Difference listings
-----

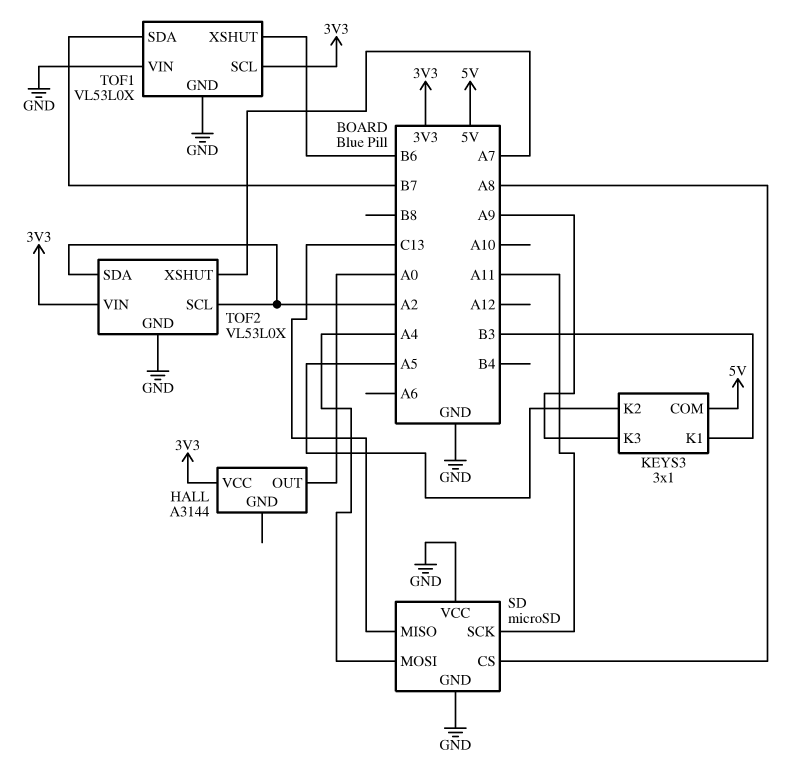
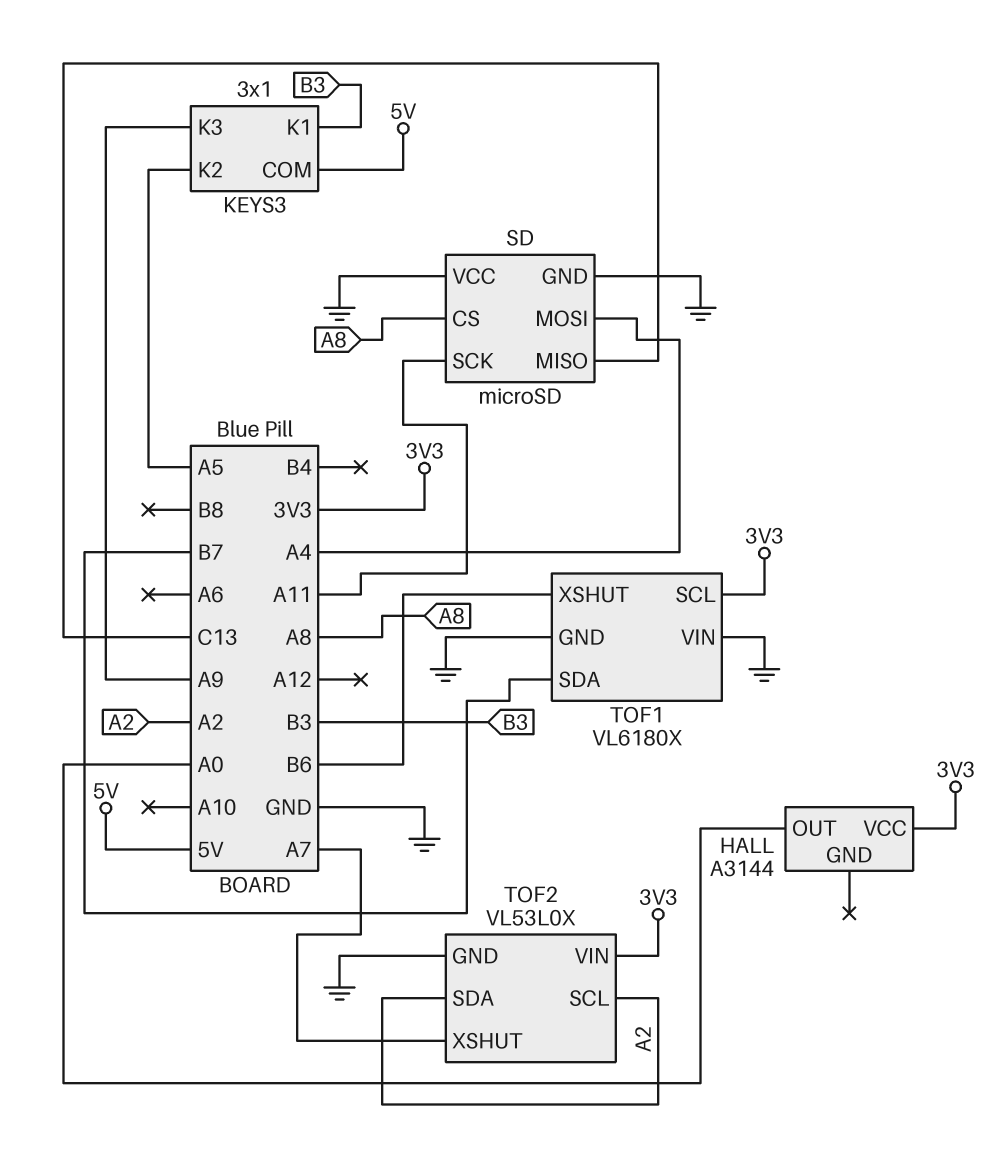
TOF1: VL53L0X -> VL6180X

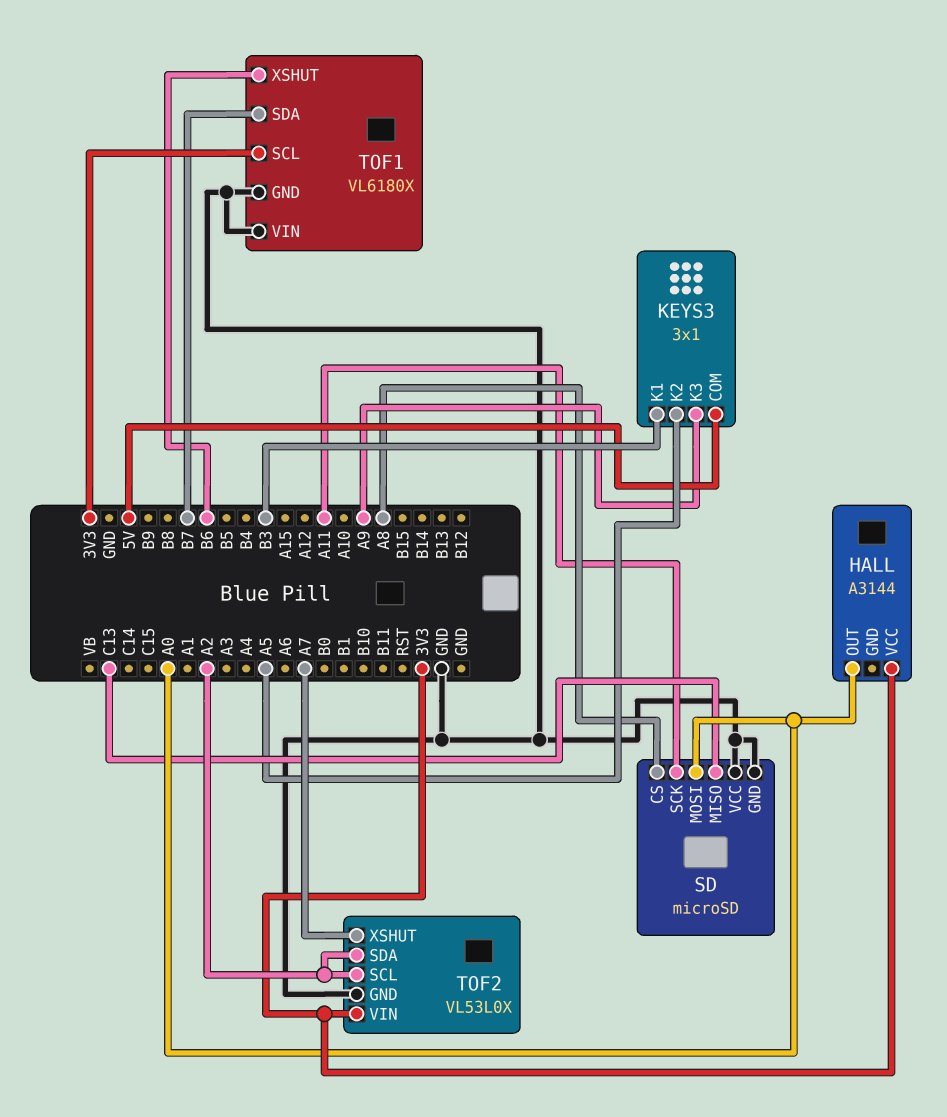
SD pin MOSI: A4 -> A0

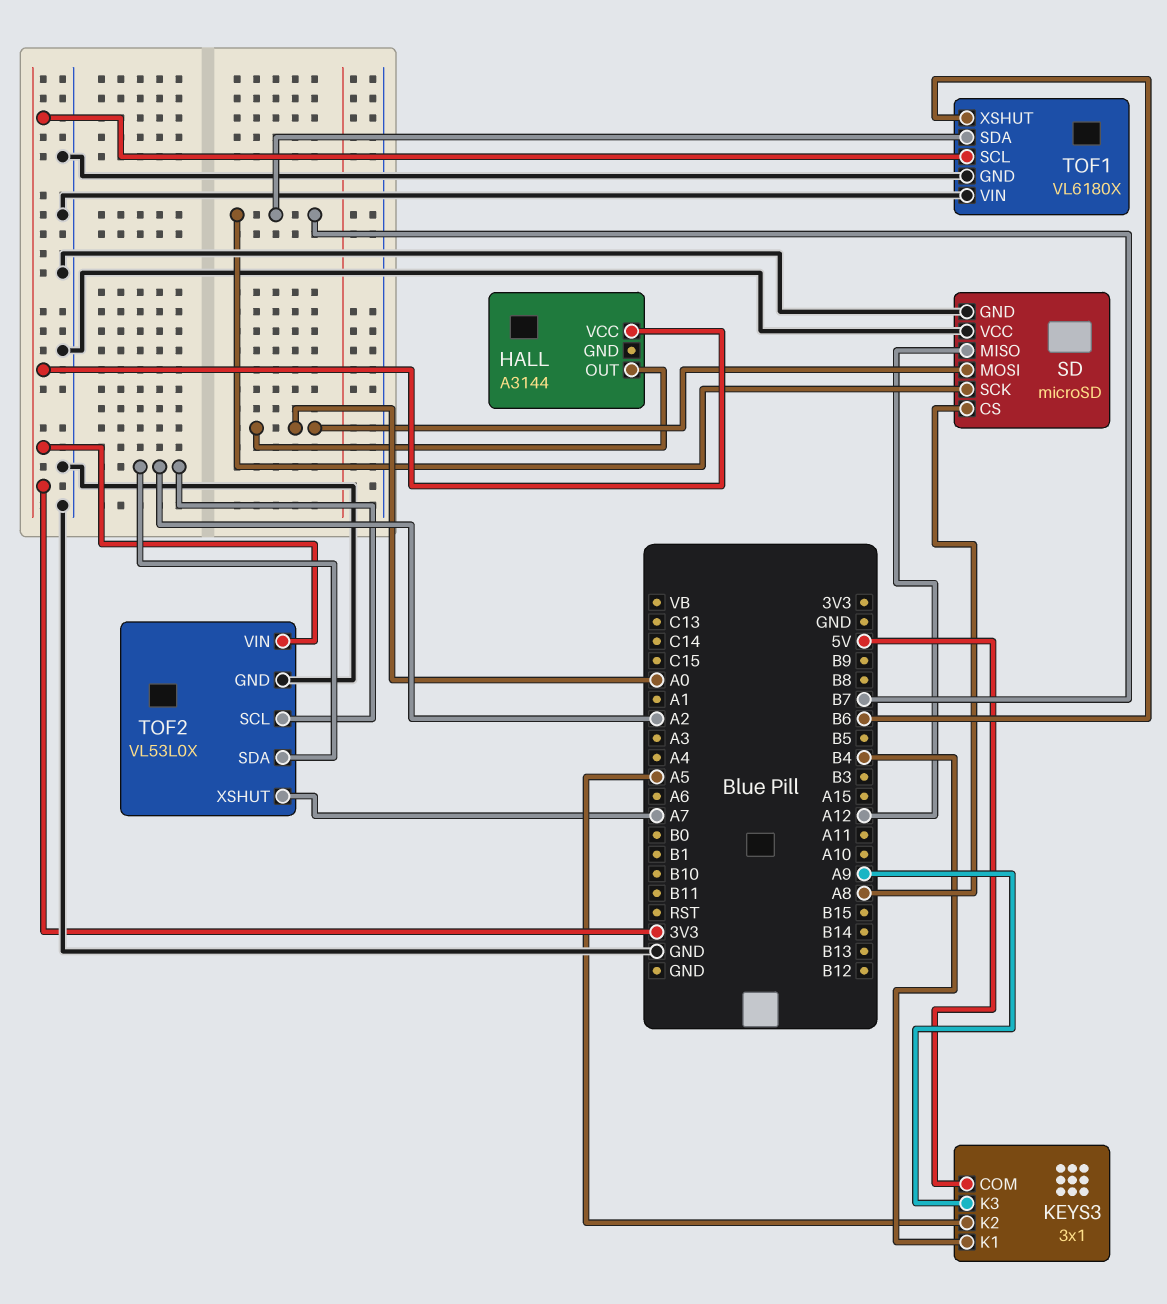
KEYS3 pin K1: B3 -> B4
SD pin MISO: C13 -> A12
SD pin SCK: A11 -> B7

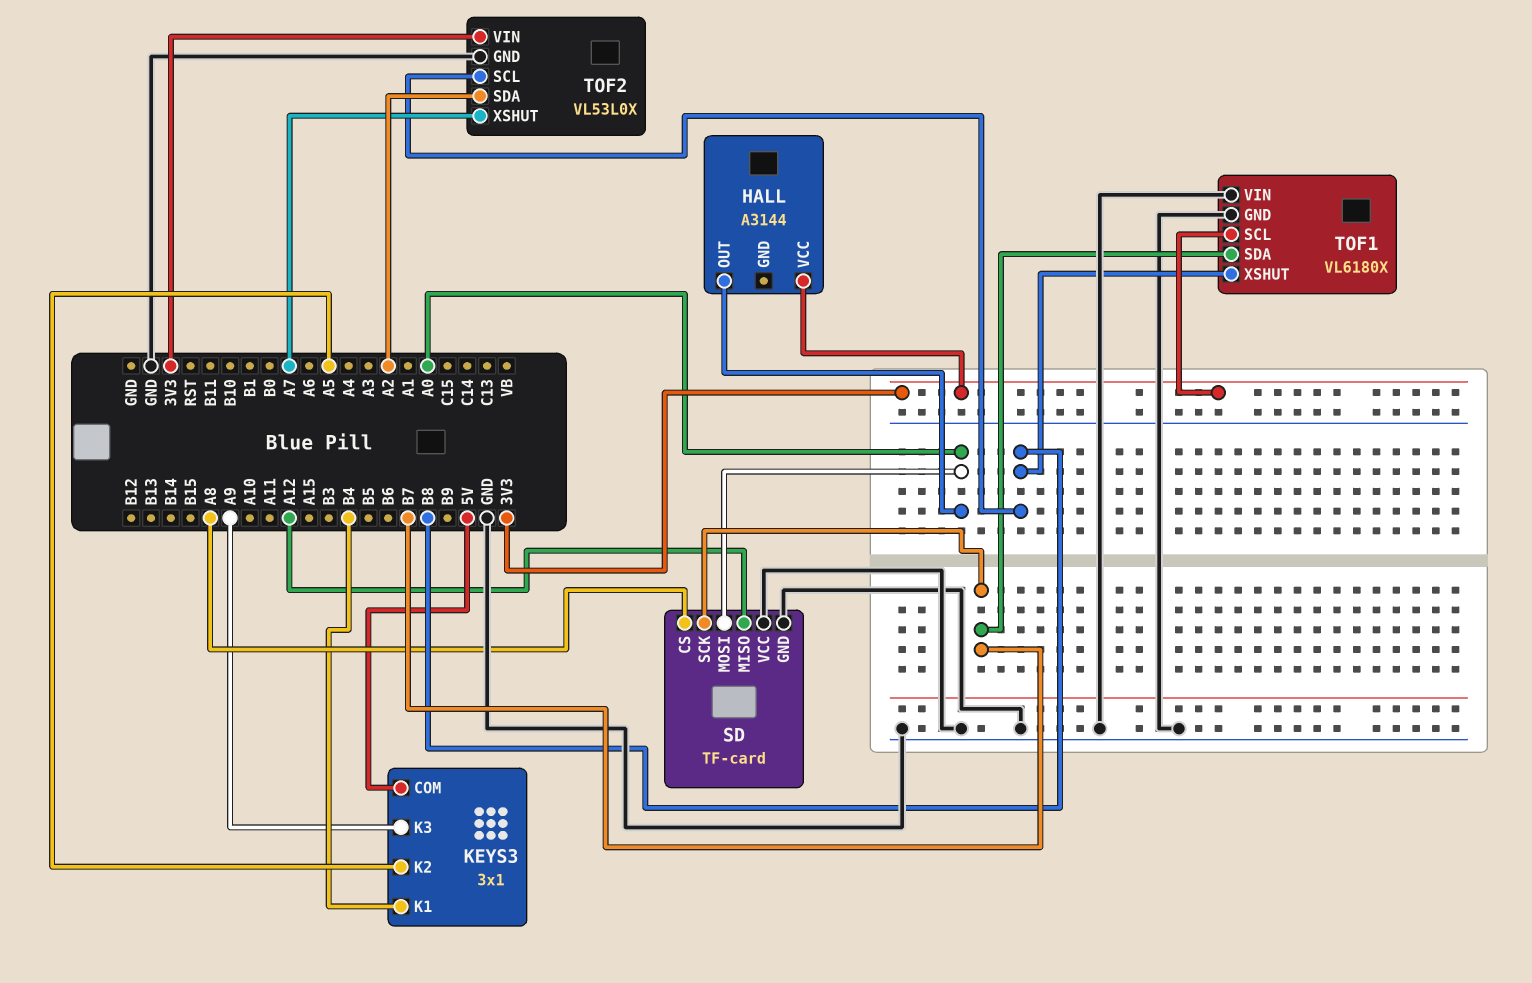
SD: microSD -> TF-card
TOF1 pin XSHUT: B6 -> B8
TOF2 pin SCL: A2 -> B8

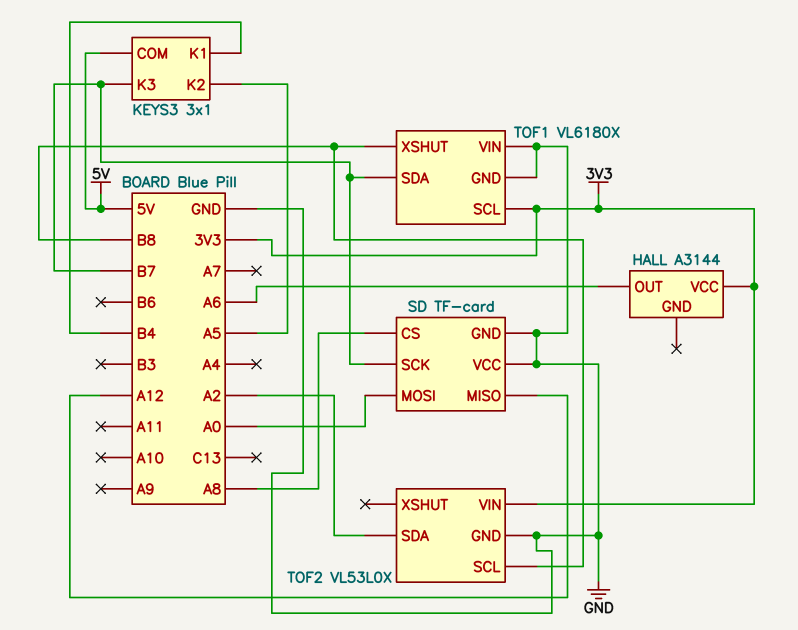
HALL pin OUT: A0 -> A6
KEYS3 pin K3: A9 -> B7
TOF2 pin XSHUT: A7 -> none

-----

- [Task directions]
What you set down should be exactly the lines from the line containing "SD pin MOSI: A4 -> A0" to the last line of the entries above, both included, with no pictures.

- [Finished task]
SD pin MOSI: A4 -> A0

KEYS3 pin K1: B3 -> B4
SD pin MISO: C13 -> A12
SD pin SCK: A11 -> B7

SD: microSD -> TF-card
TOF1 pin XSHUT: B6 -> B8
TOF2 pin SCL: A2 -> B8

HALL pin OUT: A0 -> A6
KEYS3 pin K3: A9 -> B7
TOF2 pin XSHUT: A7 -> none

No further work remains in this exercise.